DATASET RECORDS START

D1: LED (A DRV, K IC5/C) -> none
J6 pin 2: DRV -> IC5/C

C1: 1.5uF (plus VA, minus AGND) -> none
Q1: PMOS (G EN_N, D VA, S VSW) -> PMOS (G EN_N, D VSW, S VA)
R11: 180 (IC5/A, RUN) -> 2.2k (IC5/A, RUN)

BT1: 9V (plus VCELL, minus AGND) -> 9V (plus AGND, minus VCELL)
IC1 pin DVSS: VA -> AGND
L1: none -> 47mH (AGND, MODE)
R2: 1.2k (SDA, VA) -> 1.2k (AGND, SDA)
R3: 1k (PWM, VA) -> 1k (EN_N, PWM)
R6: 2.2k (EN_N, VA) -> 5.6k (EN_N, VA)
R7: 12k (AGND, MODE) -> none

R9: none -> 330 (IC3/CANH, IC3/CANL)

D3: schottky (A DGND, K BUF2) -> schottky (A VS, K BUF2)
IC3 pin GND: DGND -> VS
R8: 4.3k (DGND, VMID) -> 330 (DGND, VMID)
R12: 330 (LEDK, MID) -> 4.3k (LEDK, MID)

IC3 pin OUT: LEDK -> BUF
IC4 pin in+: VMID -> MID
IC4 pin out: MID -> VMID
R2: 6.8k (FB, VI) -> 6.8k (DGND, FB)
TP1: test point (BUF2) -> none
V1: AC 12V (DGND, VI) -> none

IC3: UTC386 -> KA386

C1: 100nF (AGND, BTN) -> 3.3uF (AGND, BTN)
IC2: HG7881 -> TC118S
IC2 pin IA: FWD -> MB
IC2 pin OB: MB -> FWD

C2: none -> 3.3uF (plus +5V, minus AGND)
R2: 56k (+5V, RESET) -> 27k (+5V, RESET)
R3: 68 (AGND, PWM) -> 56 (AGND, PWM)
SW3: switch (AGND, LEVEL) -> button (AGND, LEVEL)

DATASET RECORDS END

### EXERCISE AIM
Return each line of the data exactly as written above.

### SOLUTION
D1: LED (A DRV, K IC5/C) -> none
J6 pin 2: DRV -> IC5/C

C1: 1.5uF (plus VA, minus AGND) -> none
Q1: PMOS (G EN_N, D VA, S VSW) -> PMOS (G EN_N, D VSW, S VA)
R11: 180 (IC5/A, RUN) -> 2.2k (IC5/A, RUN)

BT1: 9V (plus VCELL, minus AGND) -> 9V (plus AGND, minus VCELL)
IC1 pin DVSS: VA -> AGND
L1: none -> 47mH (AGND, MODE)
R2: 1.2k (SDA, VA) -> 1.2k (AGND, SDA)
R3: 1k (PWM, VA) -> 1k (EN_N, PWM)
R6: 2.2k (EN_N, VA) -> 5.6k (EN_N, VA)
R7: 12k (AGND, MODE) -> none

R9: none -> 330 (IC3/CANH, IC3/CANL)

D3: schottky (A DGND, K BUF2) -> schottky (A VS, K BUF2)
IC3 pin GND: DGND -> VS
R8: 4.3k (DGND, VMID) -> 330 (DGND, VMID)
R12: 330 (LEDK, MID) -> 4.3k (LEDK, MID)

IC3 pin OUT: LEDK -> BUF
IC4 pin in+: VMID -> MID
IC4 pin out: MID -> VMID
R2: 6.8k (FB, VI) -> 6.8k (DGND, FB)
TP1: test point (BUF2) -> none
V1: AC 12V (DGND, VI) -> none

IC3: UTC386 -> KA386

C1: 100nF (AGND, BTN) -> 3.3uF (AGND, BTN)
IC2: HG7881 -> TC118S
IC2 pin IA: FWD -> MB
IC2 pin OB: MB -> FWD

C2: none -> 3.3uF (plus +5V, minus AGND)
R2: 56k (+5V, RESET) -> 27k (+5V, RESET)
R3: 68 (AGND, PWM) -> 56 (AGND, PWM)
SW3: switch (AGND, LEVEL) -> button (AGND, LEVEL)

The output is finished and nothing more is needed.